Image comparison data
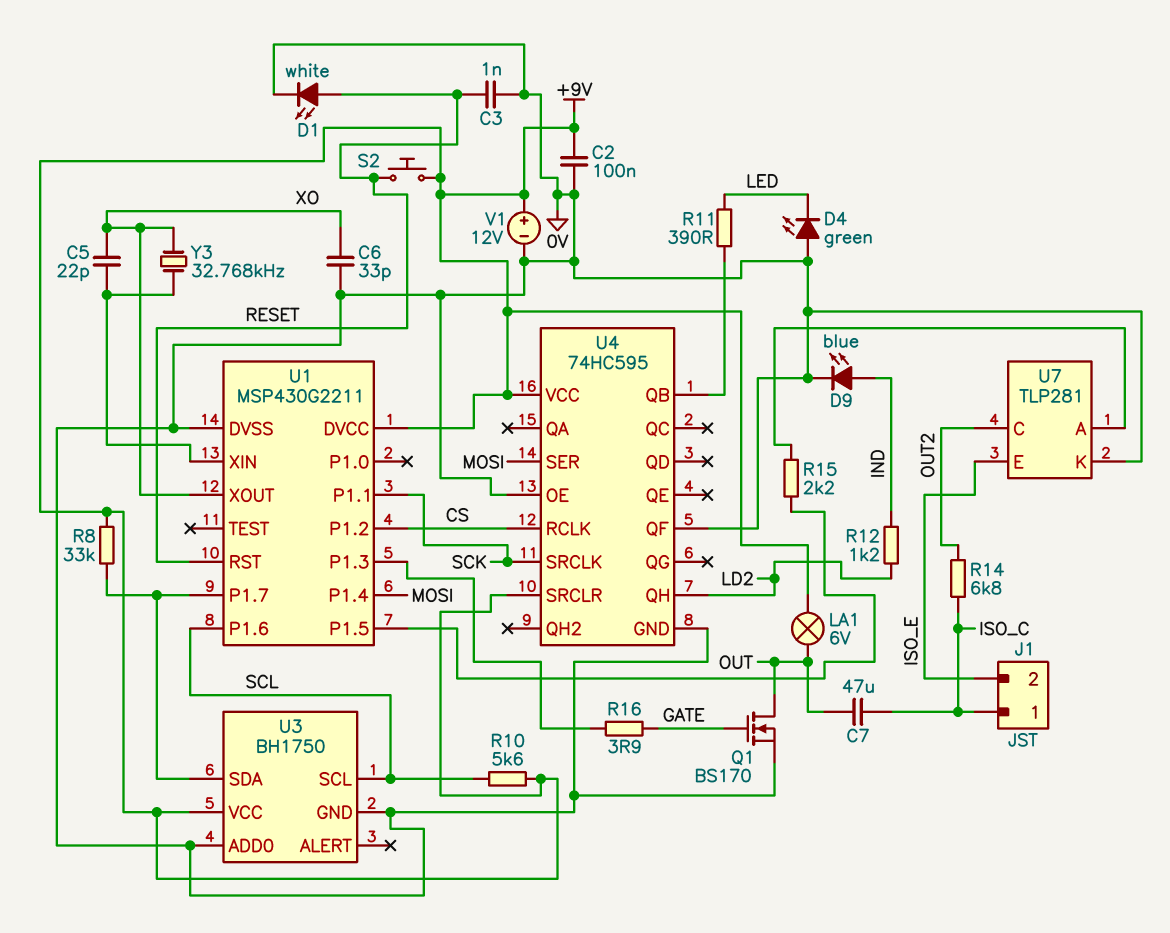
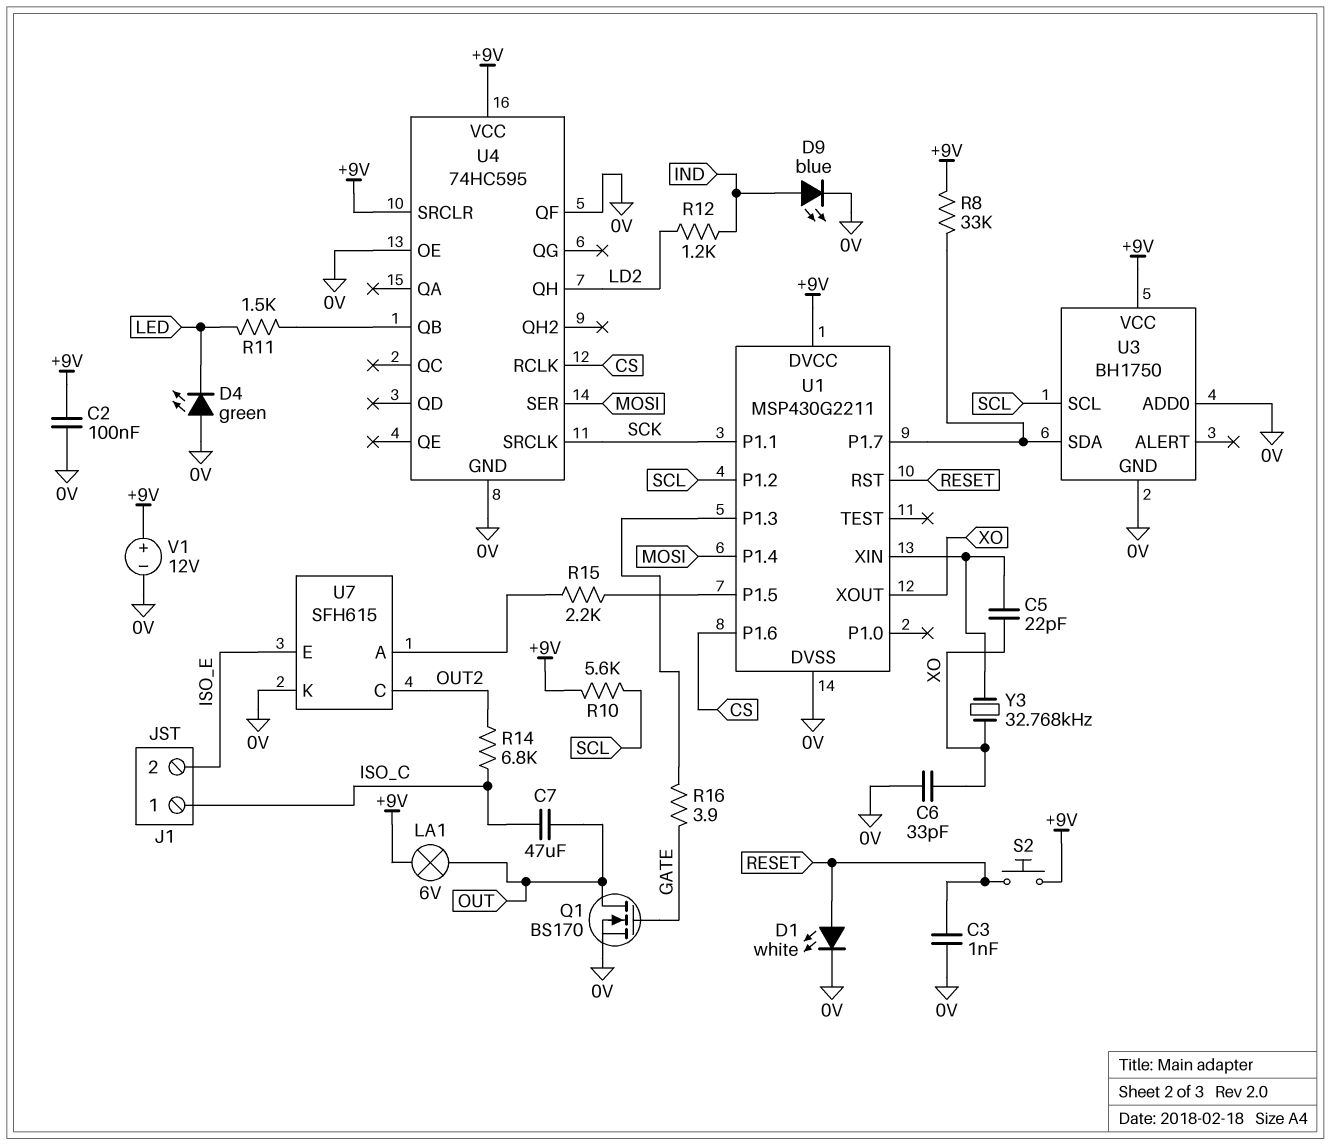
R11: 390 (LED, U4/QB) -> 1.5k (LED, U4/QB)
U1 pin P1.2: CS -> SCL
U1 pin P1.6: SCL -> CS
U7: TLP281 -> SFH615

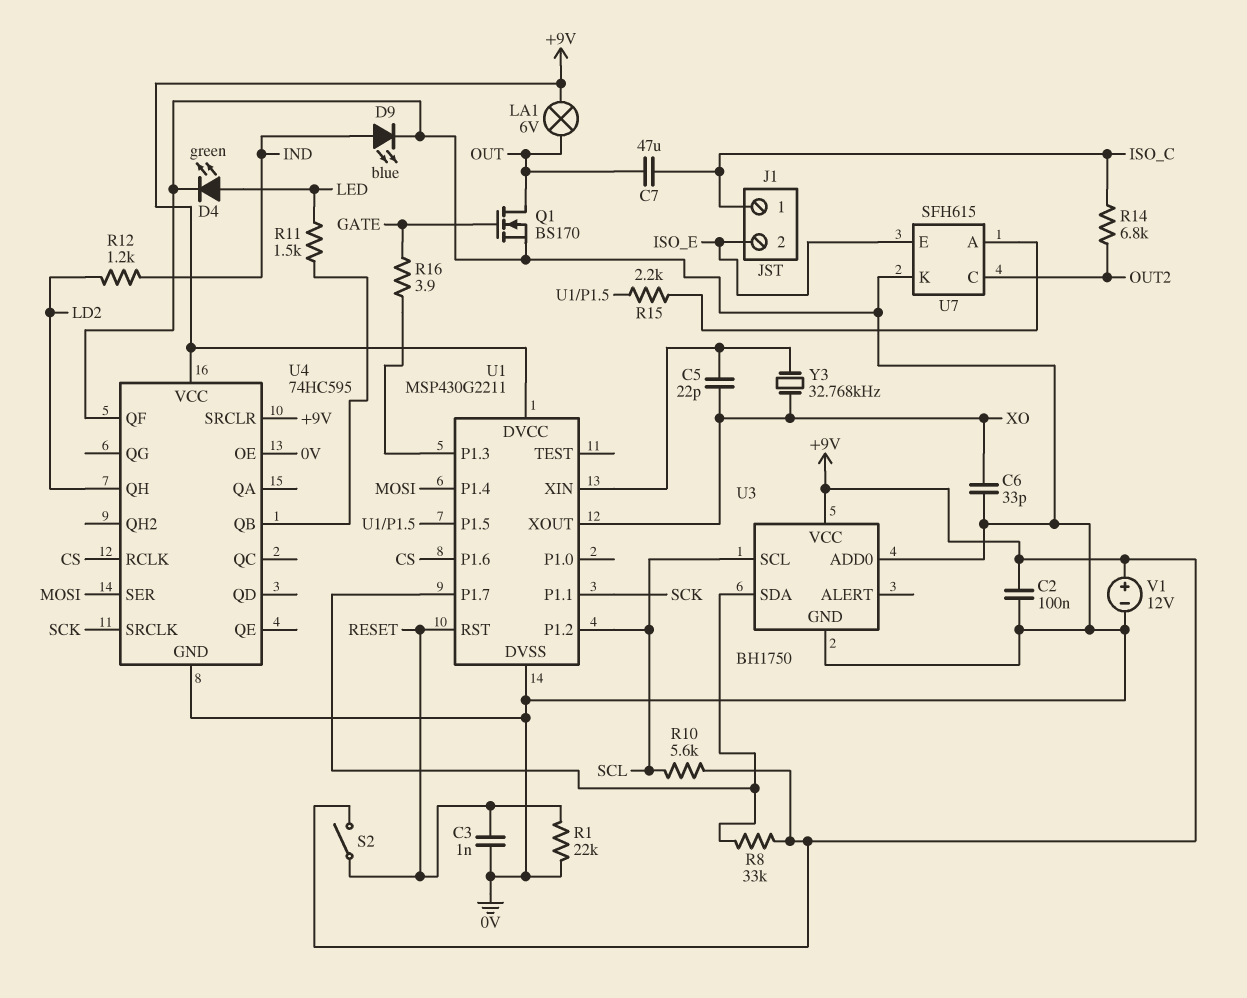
D1: LED white (A RESET, K 0V) -> none
D4: LED green (A 0V, K LED) -> LED green (A LED, K 0V)
R1: none -> 22k (0V, RESET)
S2: button (+9V, RESET) -> switch (+9V, RESET)

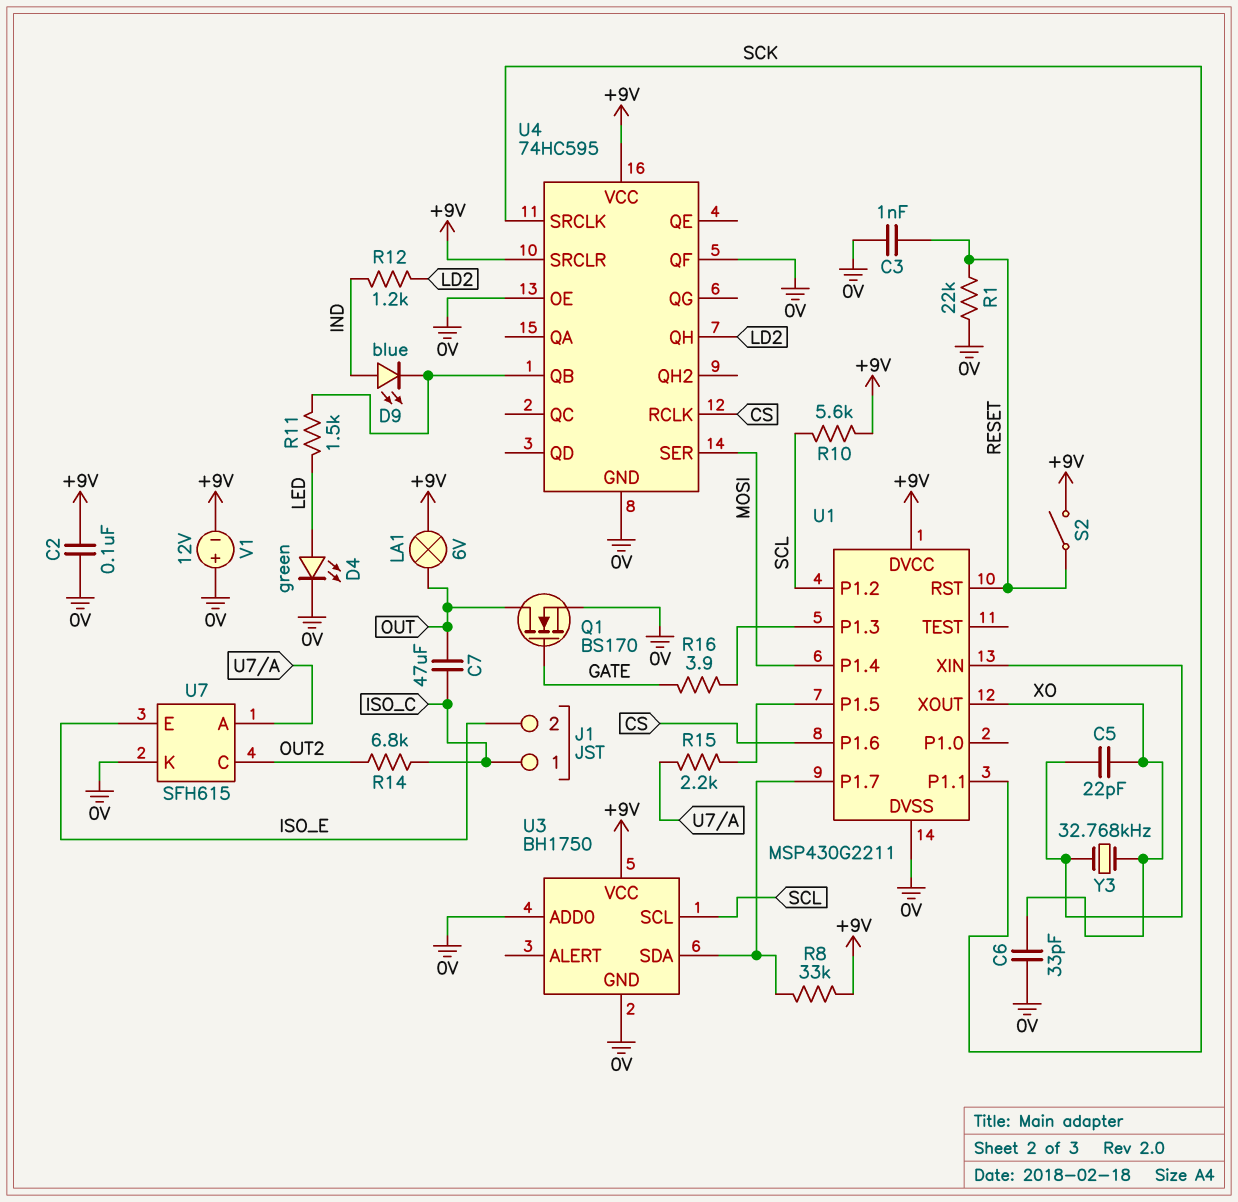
D9: LED blue (A IND, K 0V) -> LED blue (A IND, K U4/QB)
V1: 12V (plus +9V, minus 0V) -> 12V (plus 0V, minus +9V)

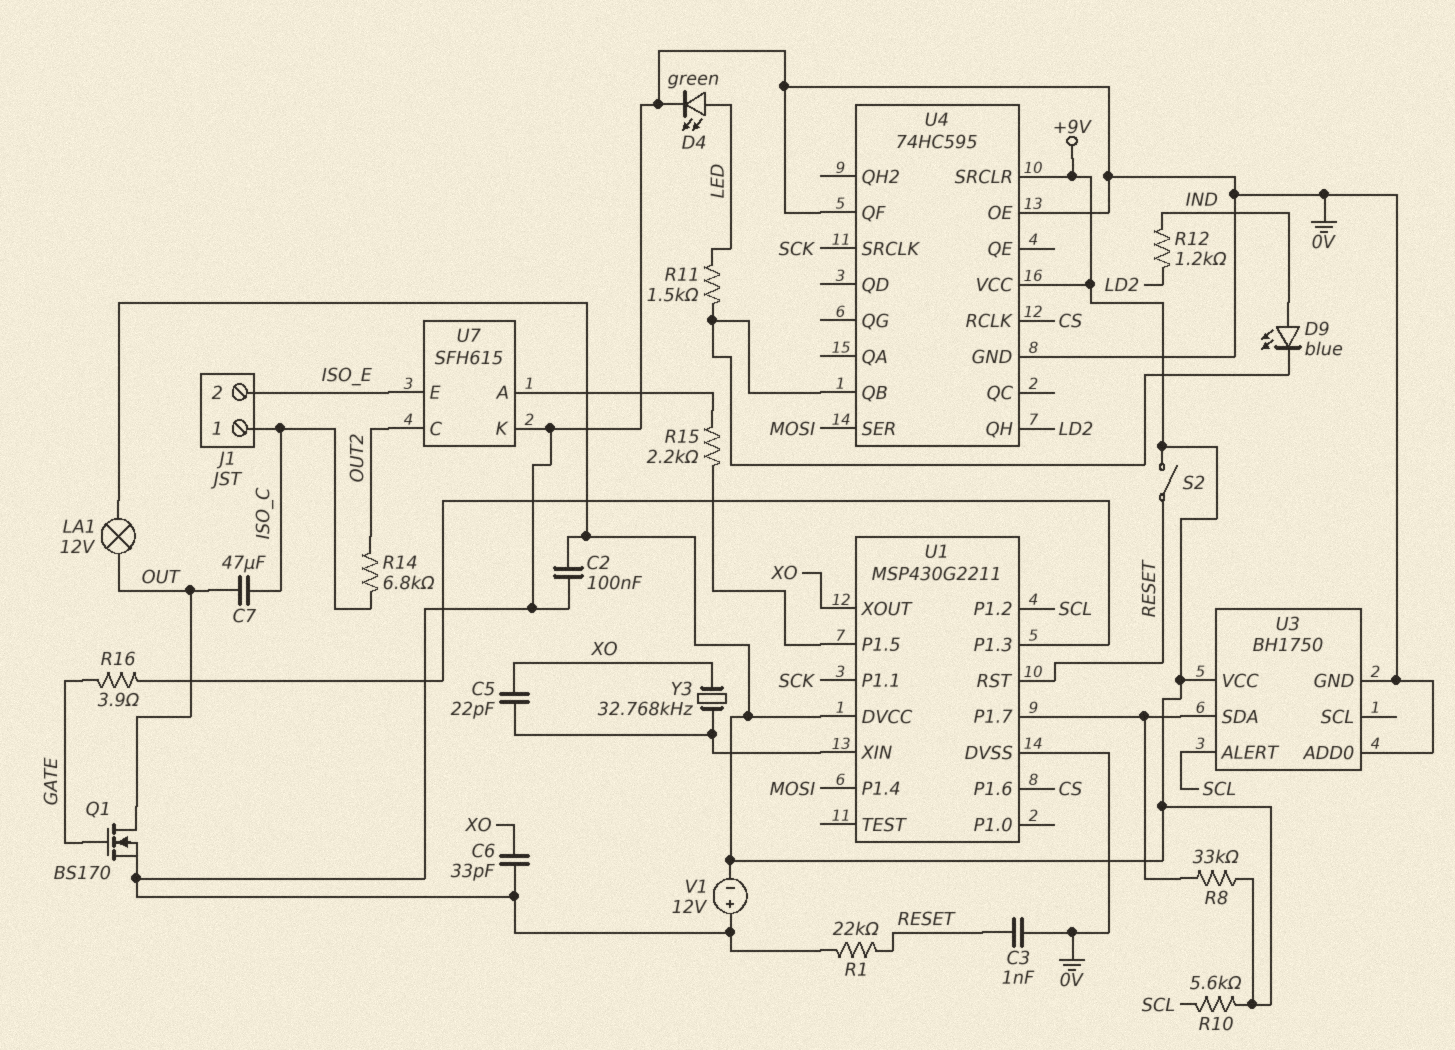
LA1: lamp 6V (+9V, OUT) -> lamp 12V (+9V, OUT)
U3 pin ALERT: none -> SCL
U3 pin SCL: SCL -> none

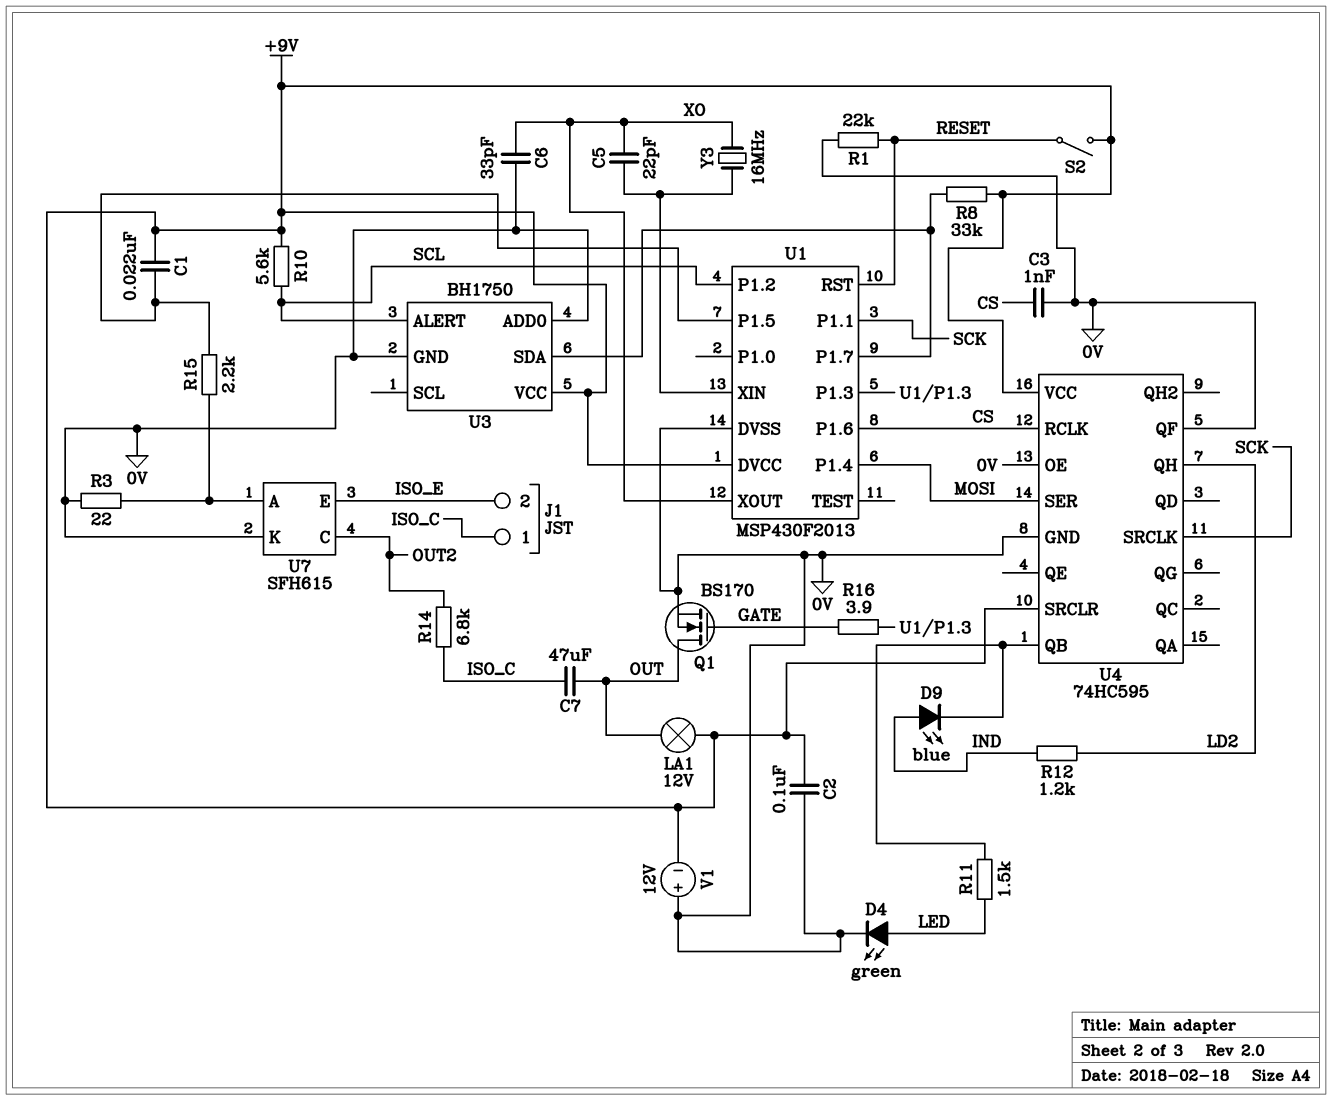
C1: none -> 22nF (+9V, U1/P1.5)
C3: 1nF (0V, RESET) -> 1nF (0V, CS)
R3: none -> 22 (0V, U7/A)
U1: MSP430G2211 -> MSP430F2013
Y3: 32.768kHz (U1/XIN, XO) -> 16MHz (U1/XIN, XO)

# Exercise
Please write out, word for word, each line from the one with "U1 pin P1.2: CS -> SCL" to the last line of the data, keeping both ends and omitting pictures.

# Result of the task
U1 pin P1.2: CS -> SCL
U1 pin P1.6: SCL -> CS
U7: TLP281 -> SFH615

D1: LED white (A RESET, K 0V) -> none
D4: LED green (A 0V, K LED) -> LED green (A LED, K 0V)
R1: none -> 22k (0V, RESET)
S2: button (+9V, RESET) -> switch (+9V, RESET)

D9: LED blue (A IND, K 0V) -> LED blue (A IND, K U4/QB)
V1: 12V (plus +9V, minus 0V) -> 12V (plus 0V, minus +9V)

LA1: lamp 6V (+9V, OUT) -> lamp 12V (+9V, OUT)
U3 pin ALERT: none -> SCL
U3 pin SCL: SCL -> none

C1: none -> 22nF (+9V, U1/P1.5)
C3: 1nF (0V, RESET) -> 1nF (0V, CS)
R3: none -> 22 (0V, U7/A)
U1: MSP430G2211 -> MSP430F2013
Y3: 32.768kHz (U1/XIN, XO) -> 16MHz (U1/XIN, XO)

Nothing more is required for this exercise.